-- WORK INSTRUCTION --
From the listing below, count the lines where the string "yellow" occurs. Give the number, with no other words.

-- DATA RECORDS --
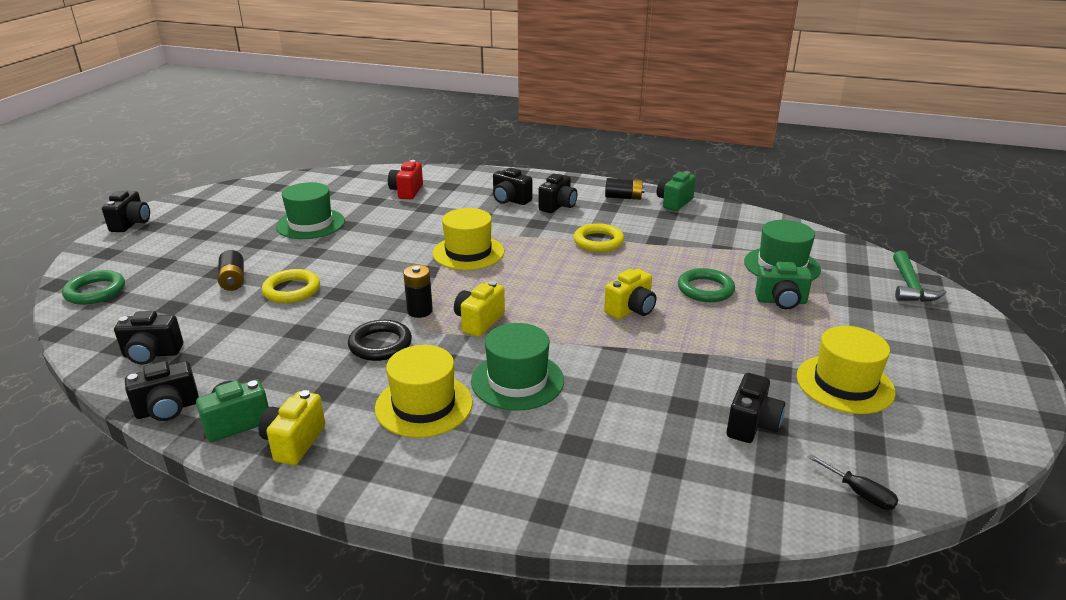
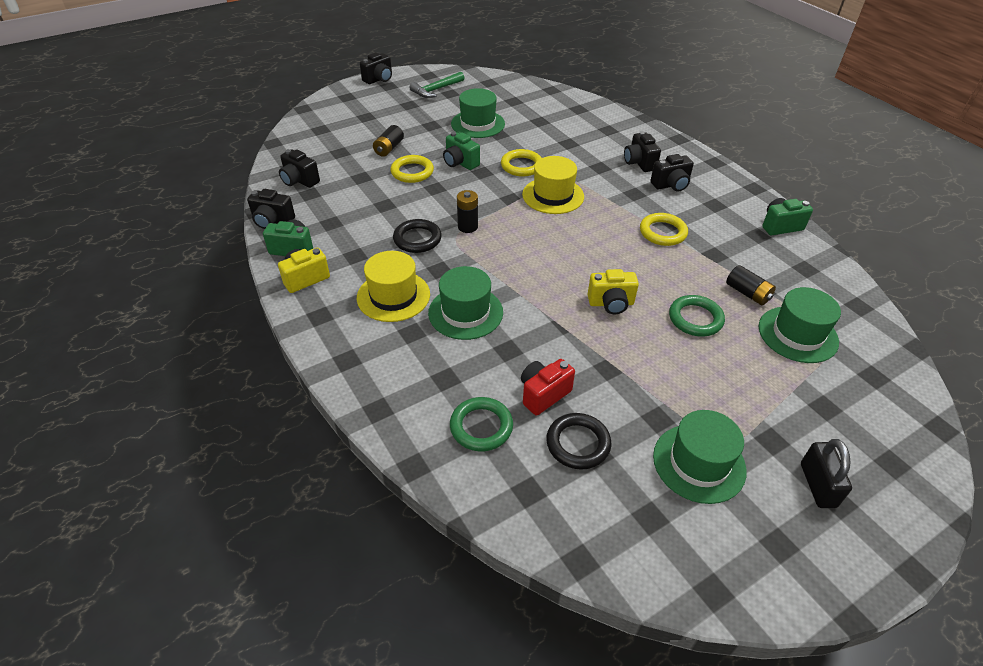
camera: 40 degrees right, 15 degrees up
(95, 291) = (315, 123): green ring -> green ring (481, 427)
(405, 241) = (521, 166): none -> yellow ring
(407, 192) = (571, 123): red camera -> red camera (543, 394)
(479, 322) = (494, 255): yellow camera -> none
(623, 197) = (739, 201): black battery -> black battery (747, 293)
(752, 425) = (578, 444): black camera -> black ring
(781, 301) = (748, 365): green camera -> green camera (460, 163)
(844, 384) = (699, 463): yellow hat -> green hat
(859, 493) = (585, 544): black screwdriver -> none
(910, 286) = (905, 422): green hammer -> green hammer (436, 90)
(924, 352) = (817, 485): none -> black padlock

-- TASK SOLUTION --
3